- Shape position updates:
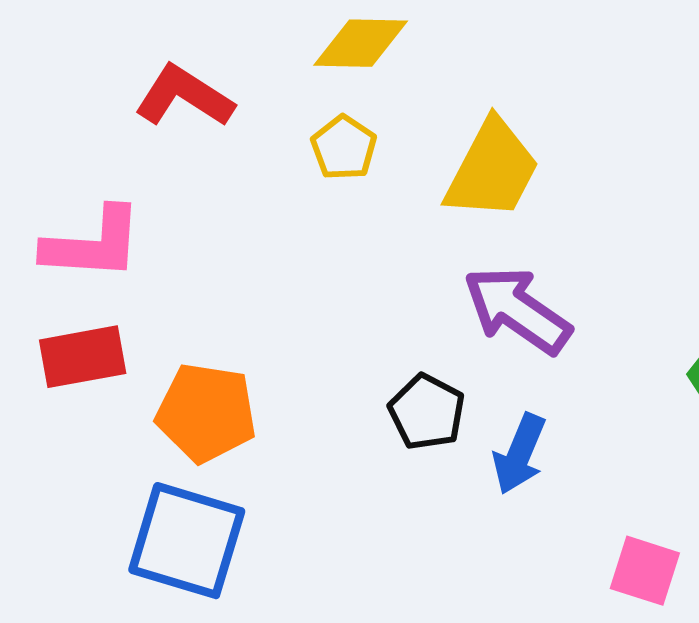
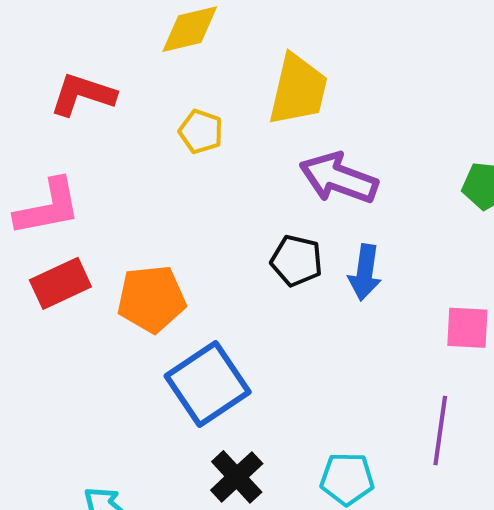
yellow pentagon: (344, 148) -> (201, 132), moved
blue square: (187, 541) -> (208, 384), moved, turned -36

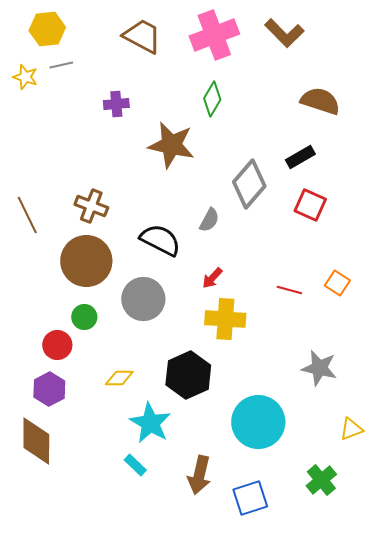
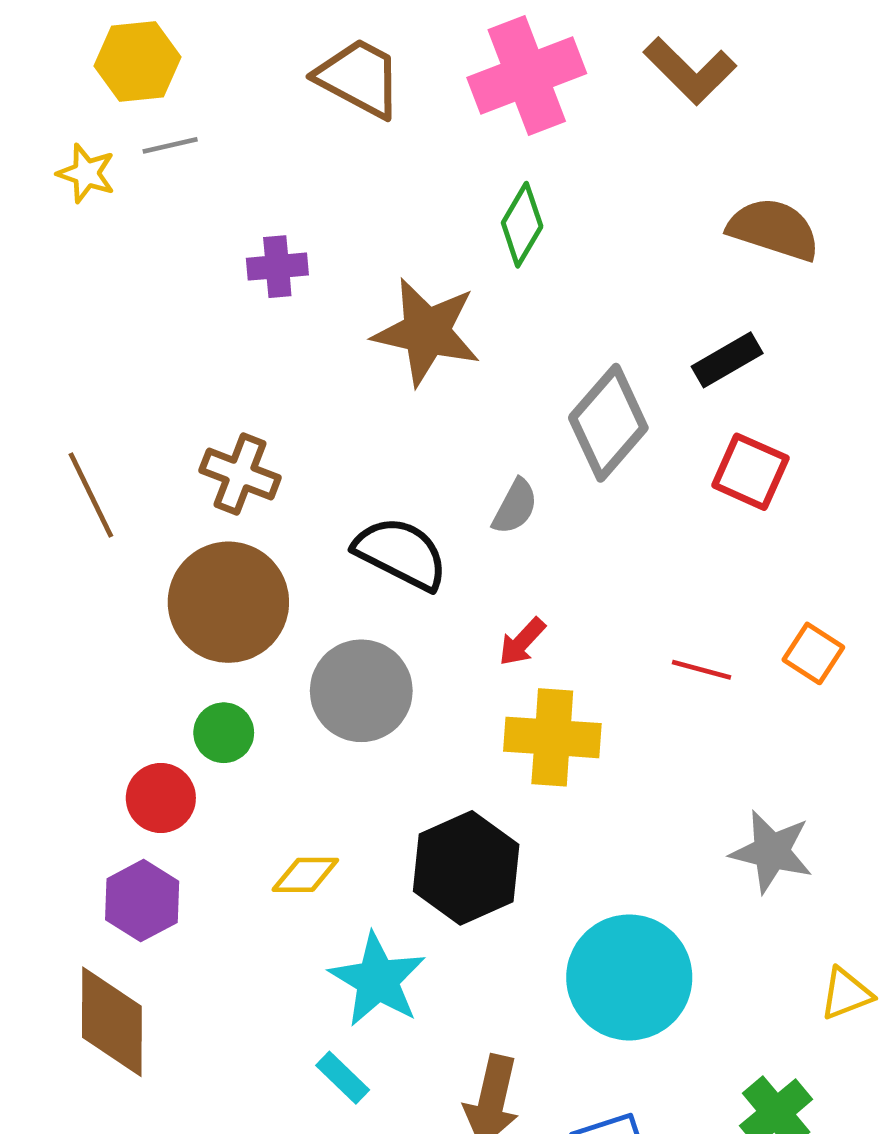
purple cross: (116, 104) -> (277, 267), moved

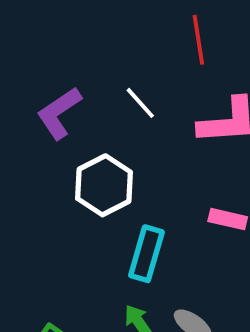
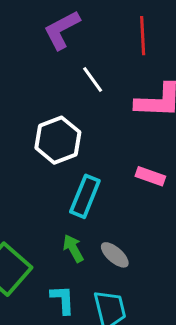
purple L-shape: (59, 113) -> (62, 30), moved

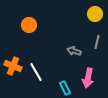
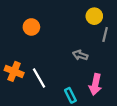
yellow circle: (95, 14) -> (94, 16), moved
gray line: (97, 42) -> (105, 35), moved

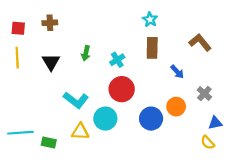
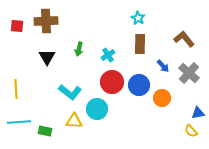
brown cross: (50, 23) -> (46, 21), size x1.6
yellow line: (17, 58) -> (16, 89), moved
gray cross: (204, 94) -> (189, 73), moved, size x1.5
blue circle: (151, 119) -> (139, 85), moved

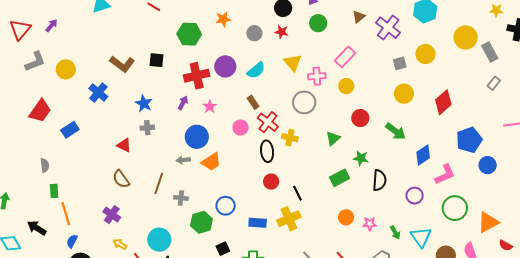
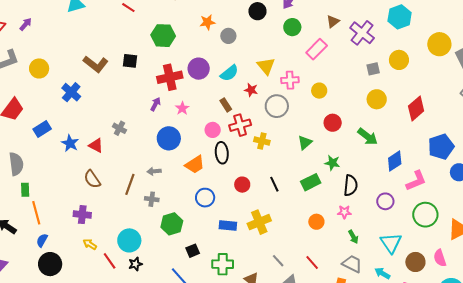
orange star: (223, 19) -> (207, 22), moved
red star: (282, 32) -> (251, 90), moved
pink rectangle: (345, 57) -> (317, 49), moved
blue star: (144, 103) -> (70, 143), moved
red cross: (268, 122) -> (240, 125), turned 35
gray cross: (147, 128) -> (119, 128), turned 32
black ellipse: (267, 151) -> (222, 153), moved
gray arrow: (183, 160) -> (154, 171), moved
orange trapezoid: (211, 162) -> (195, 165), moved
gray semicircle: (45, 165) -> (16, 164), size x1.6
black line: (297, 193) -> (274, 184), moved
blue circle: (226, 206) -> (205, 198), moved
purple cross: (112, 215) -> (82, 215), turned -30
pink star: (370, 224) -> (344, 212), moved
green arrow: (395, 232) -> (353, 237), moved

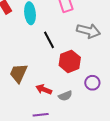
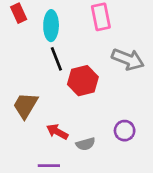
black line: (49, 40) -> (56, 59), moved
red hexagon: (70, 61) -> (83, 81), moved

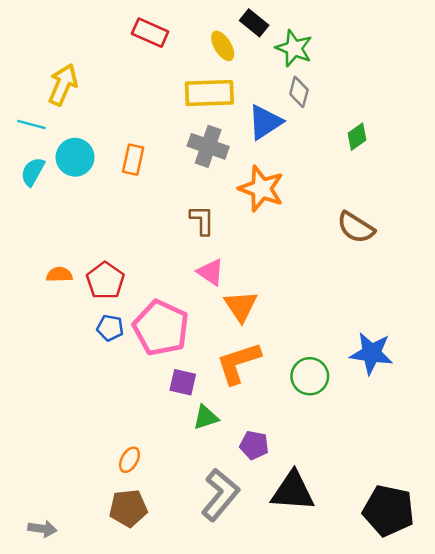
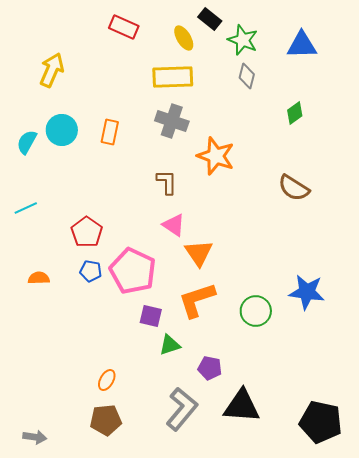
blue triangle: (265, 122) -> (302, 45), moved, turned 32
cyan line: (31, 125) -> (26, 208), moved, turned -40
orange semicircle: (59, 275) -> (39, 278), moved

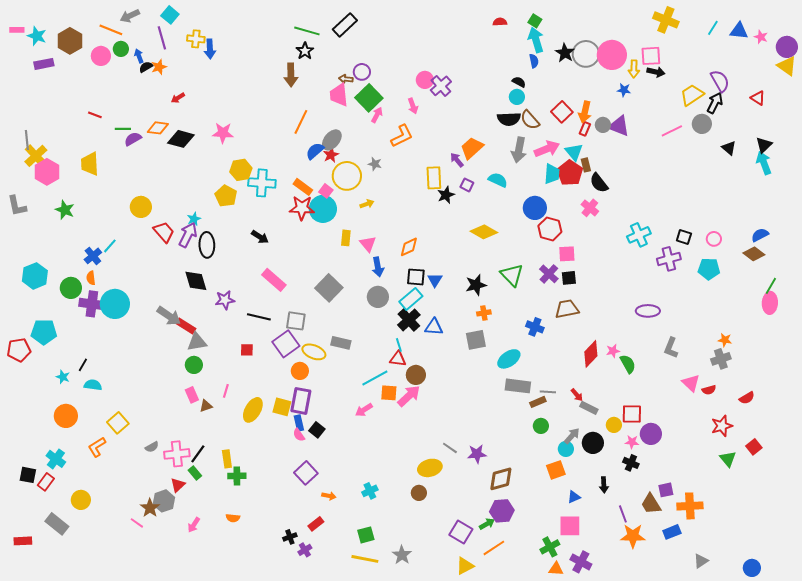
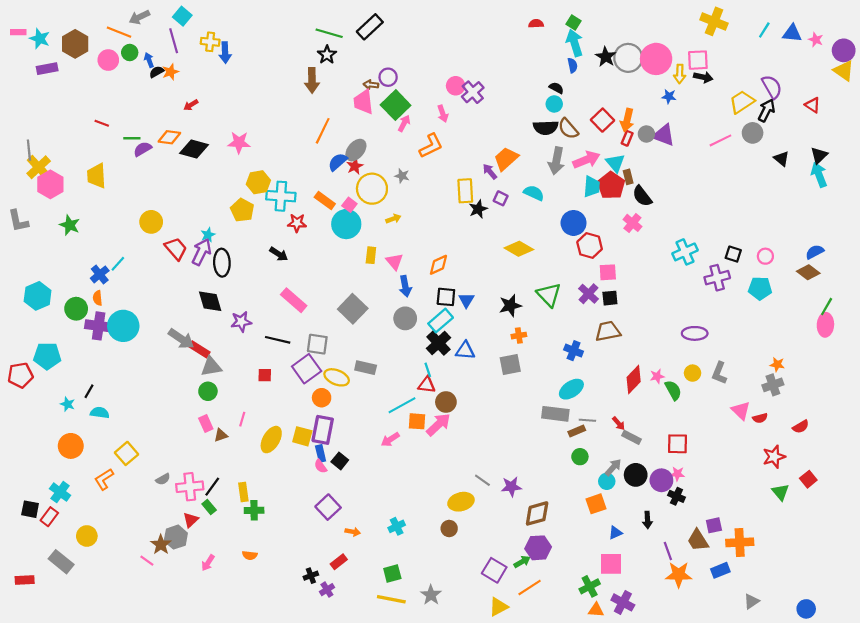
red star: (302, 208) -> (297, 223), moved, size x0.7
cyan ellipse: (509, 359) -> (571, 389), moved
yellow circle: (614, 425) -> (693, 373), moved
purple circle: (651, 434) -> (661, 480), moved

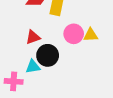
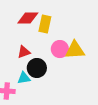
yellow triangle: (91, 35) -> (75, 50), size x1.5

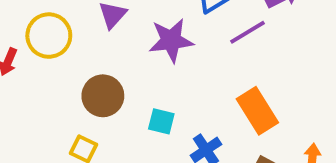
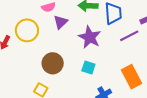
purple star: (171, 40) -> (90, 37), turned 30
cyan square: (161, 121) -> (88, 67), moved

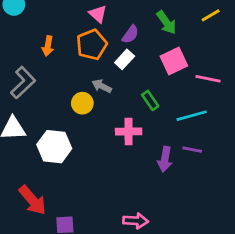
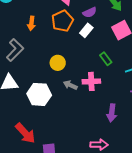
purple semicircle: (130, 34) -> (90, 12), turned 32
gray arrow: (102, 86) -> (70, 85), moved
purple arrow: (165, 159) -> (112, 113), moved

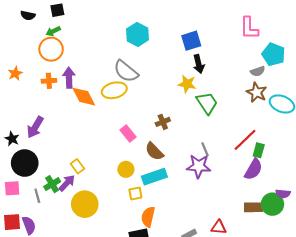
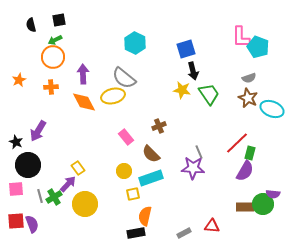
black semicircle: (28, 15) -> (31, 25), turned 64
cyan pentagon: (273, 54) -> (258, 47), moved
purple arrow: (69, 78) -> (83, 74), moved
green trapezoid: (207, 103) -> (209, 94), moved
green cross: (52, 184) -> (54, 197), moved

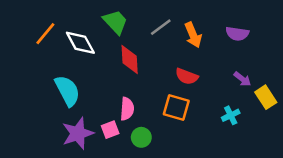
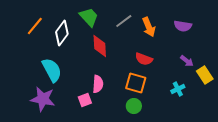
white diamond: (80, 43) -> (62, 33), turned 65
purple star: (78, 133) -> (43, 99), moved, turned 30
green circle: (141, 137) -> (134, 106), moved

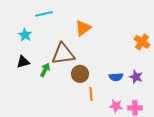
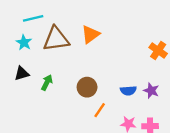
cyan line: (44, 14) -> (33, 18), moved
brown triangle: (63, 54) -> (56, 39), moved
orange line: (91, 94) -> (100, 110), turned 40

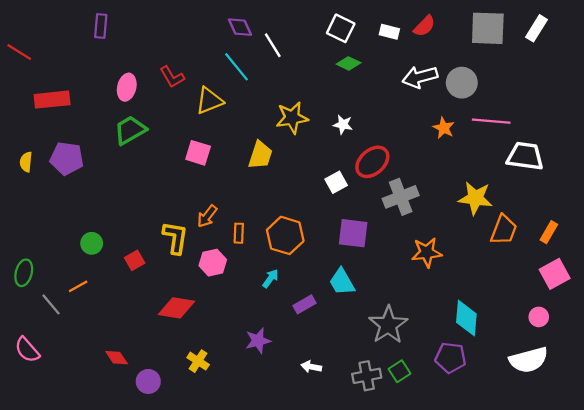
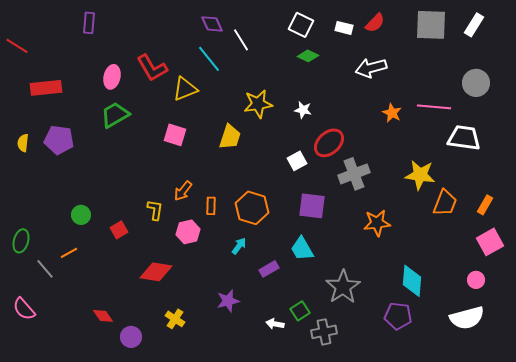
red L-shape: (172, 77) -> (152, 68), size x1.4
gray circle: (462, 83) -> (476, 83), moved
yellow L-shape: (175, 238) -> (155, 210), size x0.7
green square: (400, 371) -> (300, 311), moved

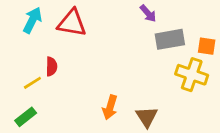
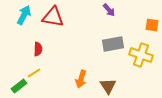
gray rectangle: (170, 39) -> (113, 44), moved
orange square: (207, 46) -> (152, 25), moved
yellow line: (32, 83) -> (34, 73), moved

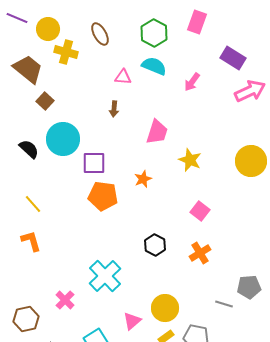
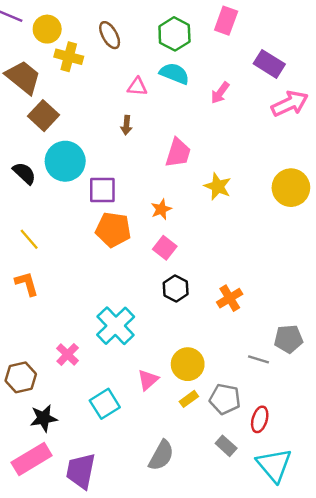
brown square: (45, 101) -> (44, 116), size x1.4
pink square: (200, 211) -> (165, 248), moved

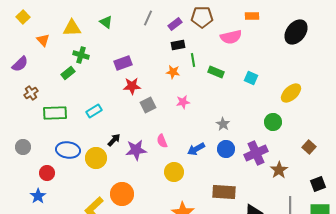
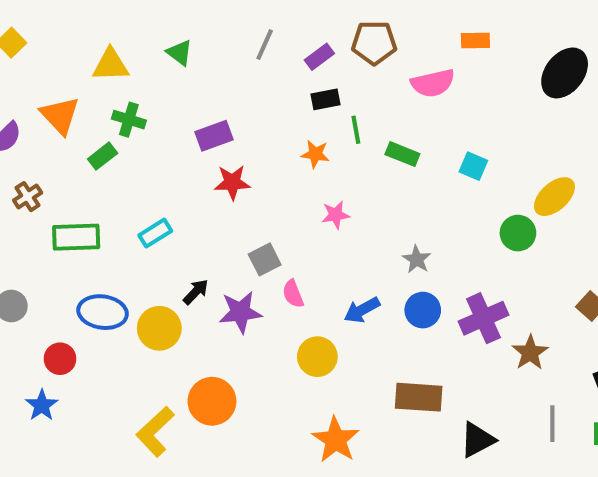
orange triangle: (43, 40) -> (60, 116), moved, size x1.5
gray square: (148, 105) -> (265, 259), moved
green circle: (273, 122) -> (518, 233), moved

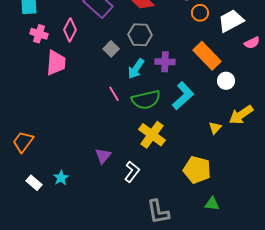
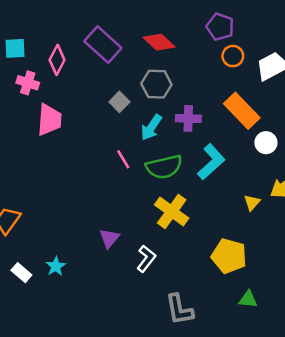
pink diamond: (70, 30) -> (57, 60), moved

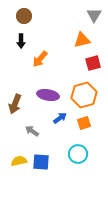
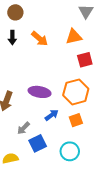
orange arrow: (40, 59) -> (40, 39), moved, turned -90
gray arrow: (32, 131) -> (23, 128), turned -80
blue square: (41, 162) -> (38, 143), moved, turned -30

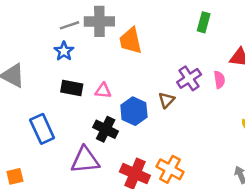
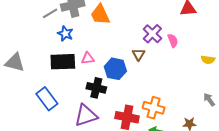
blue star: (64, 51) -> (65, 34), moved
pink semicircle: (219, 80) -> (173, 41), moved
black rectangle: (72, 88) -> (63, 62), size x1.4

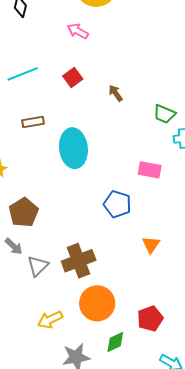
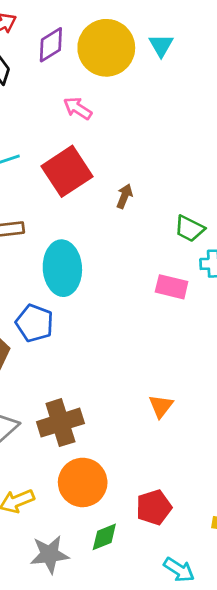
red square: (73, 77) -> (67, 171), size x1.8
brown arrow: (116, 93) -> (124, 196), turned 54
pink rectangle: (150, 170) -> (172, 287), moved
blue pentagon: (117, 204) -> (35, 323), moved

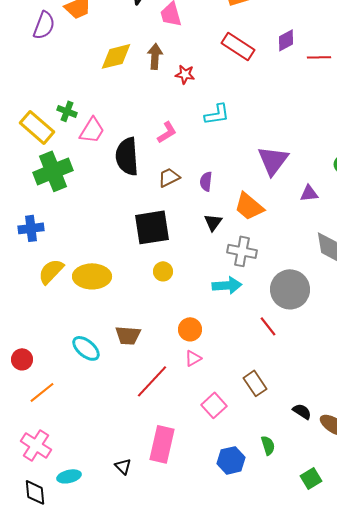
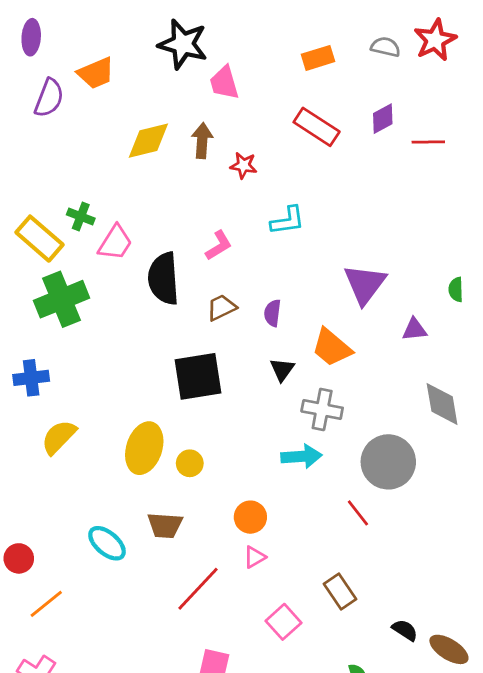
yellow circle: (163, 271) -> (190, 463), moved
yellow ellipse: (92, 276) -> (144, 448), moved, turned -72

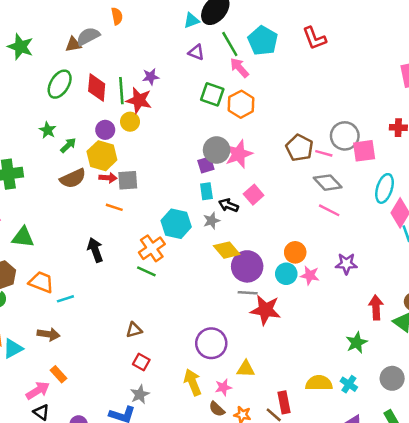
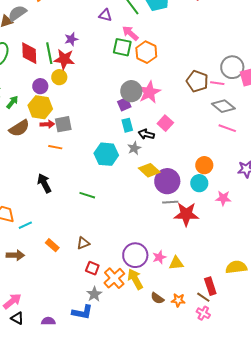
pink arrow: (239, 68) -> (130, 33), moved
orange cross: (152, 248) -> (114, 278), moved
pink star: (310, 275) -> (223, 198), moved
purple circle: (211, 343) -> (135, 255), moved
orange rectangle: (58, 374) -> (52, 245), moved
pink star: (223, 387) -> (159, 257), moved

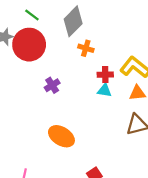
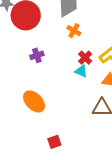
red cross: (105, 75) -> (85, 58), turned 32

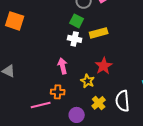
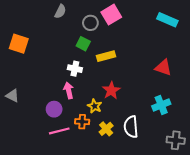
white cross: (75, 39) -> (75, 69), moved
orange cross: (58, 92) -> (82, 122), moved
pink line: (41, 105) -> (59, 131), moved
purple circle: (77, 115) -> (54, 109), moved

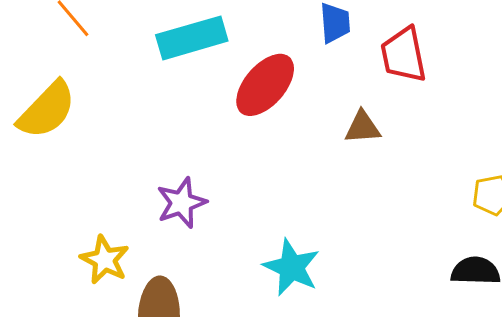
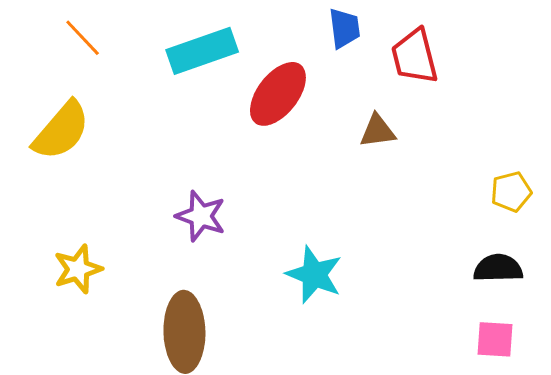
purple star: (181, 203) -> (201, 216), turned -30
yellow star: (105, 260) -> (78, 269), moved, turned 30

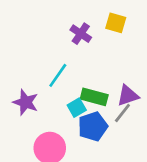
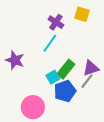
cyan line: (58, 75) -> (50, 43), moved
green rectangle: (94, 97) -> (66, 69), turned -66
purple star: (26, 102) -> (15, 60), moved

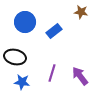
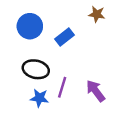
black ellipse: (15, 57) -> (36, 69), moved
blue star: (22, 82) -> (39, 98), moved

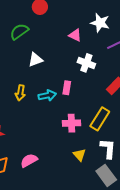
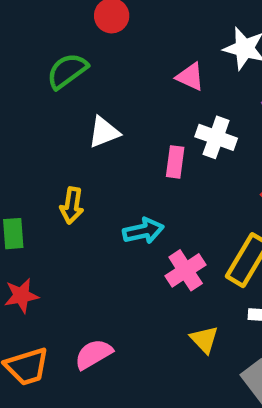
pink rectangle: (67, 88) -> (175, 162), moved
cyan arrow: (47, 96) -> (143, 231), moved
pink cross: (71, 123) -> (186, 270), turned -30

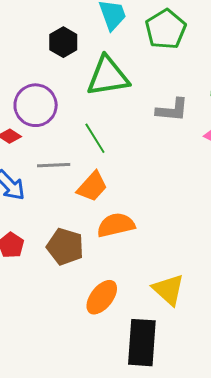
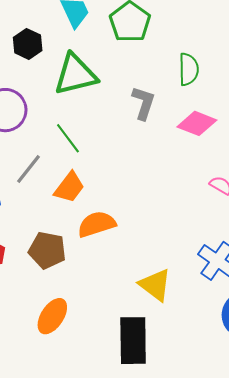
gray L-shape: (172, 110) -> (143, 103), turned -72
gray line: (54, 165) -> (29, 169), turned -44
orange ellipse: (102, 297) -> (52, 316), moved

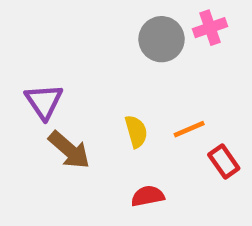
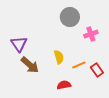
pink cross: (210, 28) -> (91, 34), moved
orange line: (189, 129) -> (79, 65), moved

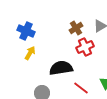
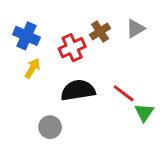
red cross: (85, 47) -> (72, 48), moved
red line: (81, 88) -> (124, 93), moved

- Activity: Pull every line containing "pentagon" out of the records.

- Exercise response:
yellow pentagon: (344, 148) -> (201, 132), moved
cyan pentagon: (273, 54) -> (258, 47), moved
blue pentagon: (117, 204) -> (35, 323), moved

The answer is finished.